BEGIN

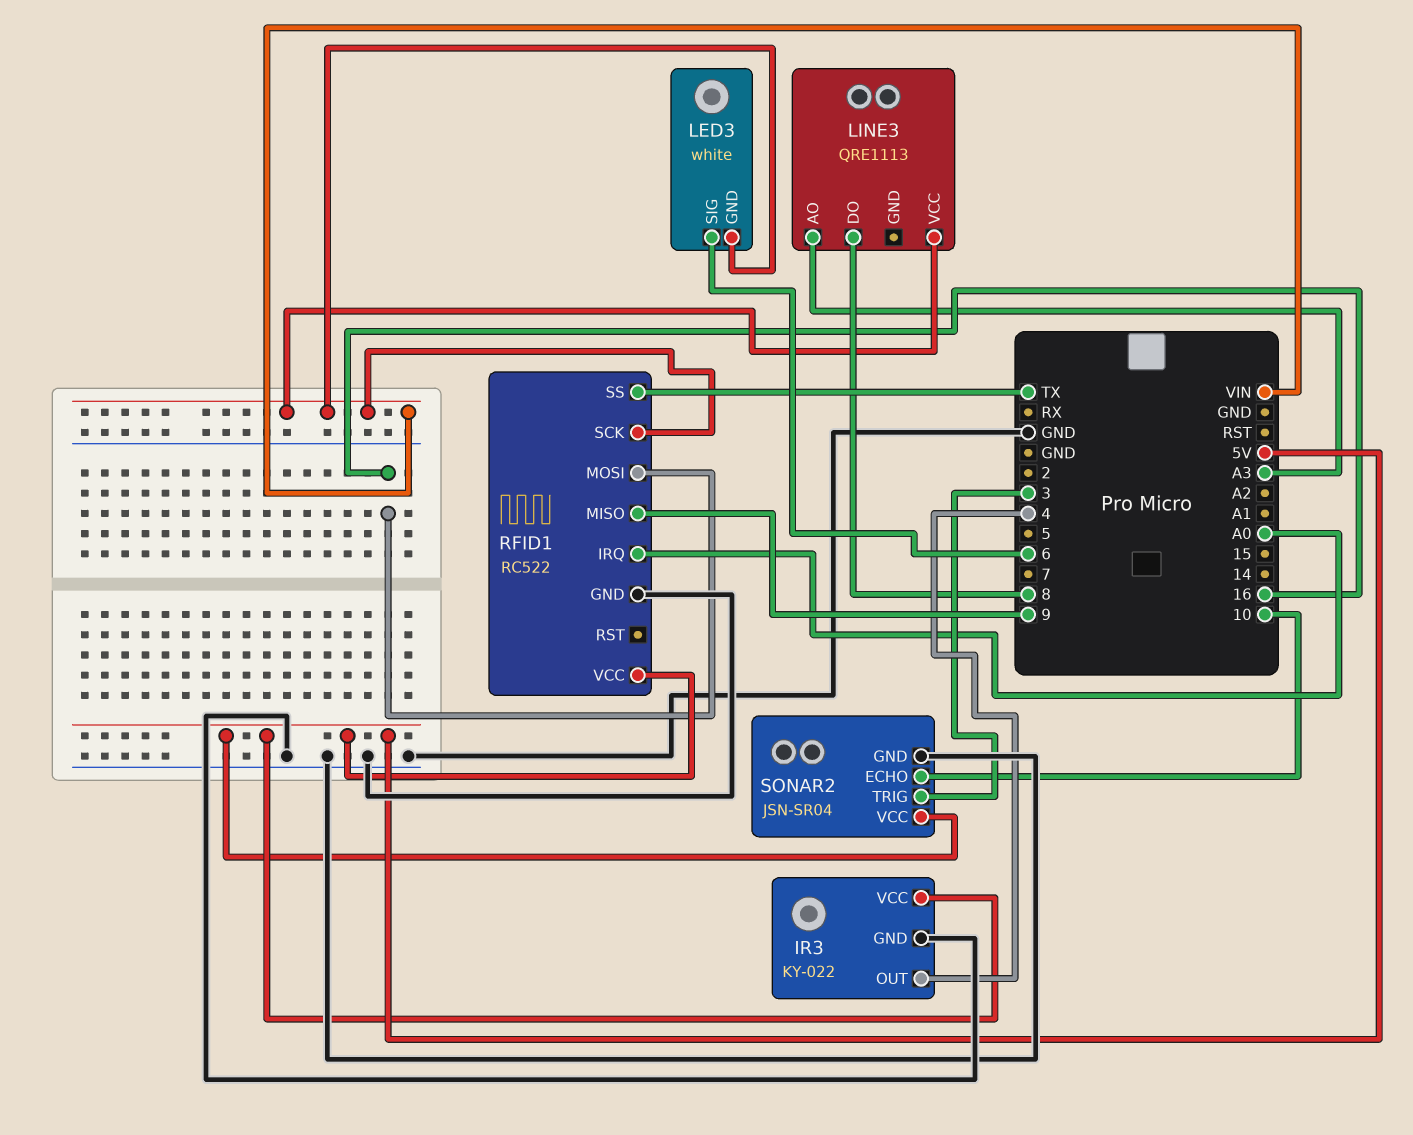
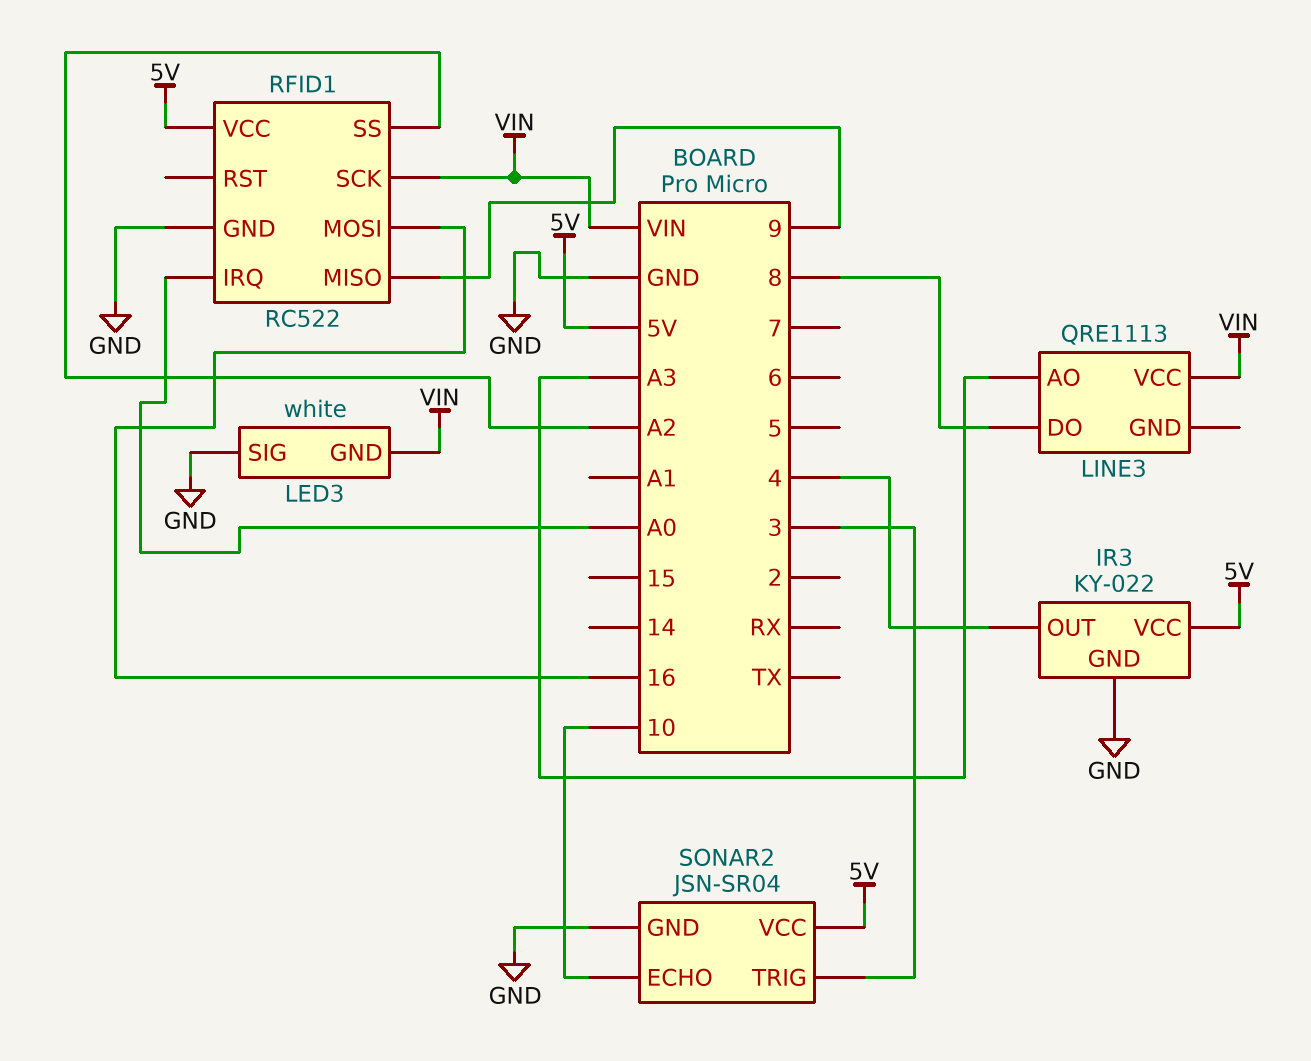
LED3 pin SIG: 6 -> GND
RFID1 pin SS: TX -> A2

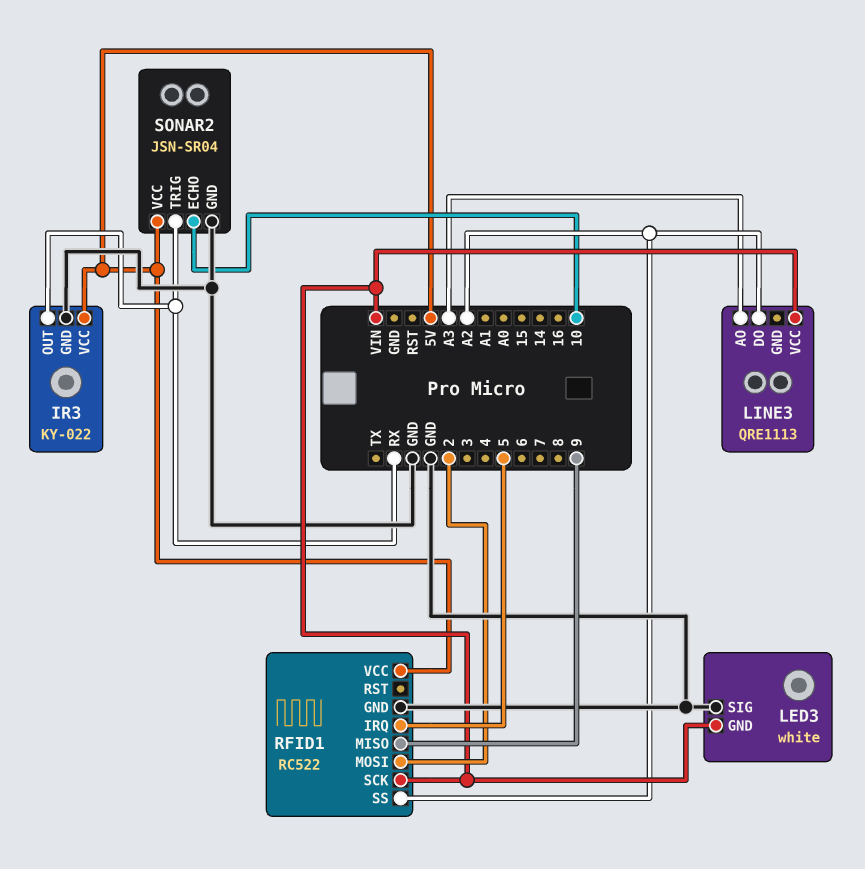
IR3 pin OUT: 4 -> RX
LINE3 pin DO: 8 -> A2
RFID1 pin IRQ: A0 -> 5
RFID1 pin MOSI: 16 -> 2
SONAR2 pin TRIG: 3 -> RX

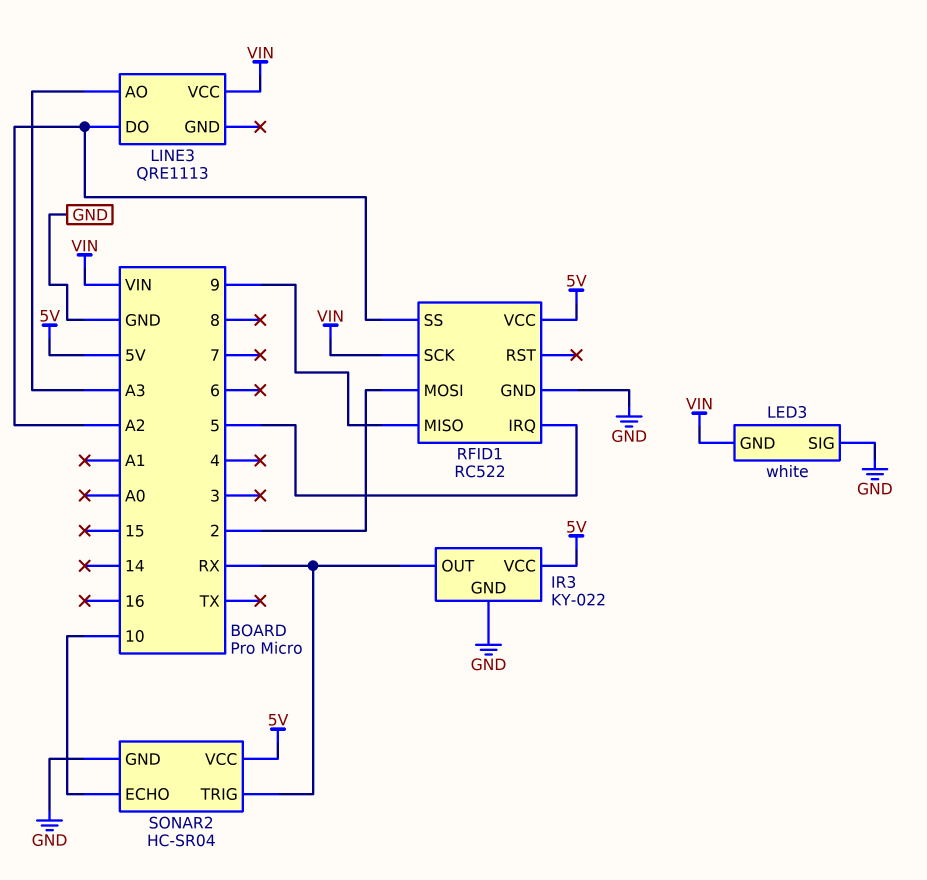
SONAR2: JSN-SR04 -> HC-SR04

END

**Work task:** Only the lines from the one containing "LINE3 pin DO: 8 -> A2" through the final line of the material should appear in the answer, copied exactly and without any picture.

**Written answer:**
LINE3 pin DO: 8 -> A2
RFID1 pin IRQ: A0 -> 5
RFID1 pin MOSI: 16 -> 2
SONAR2 pin TRIG: 3 -> RX

SONAR2: JSN-SR04 -> HC-SR04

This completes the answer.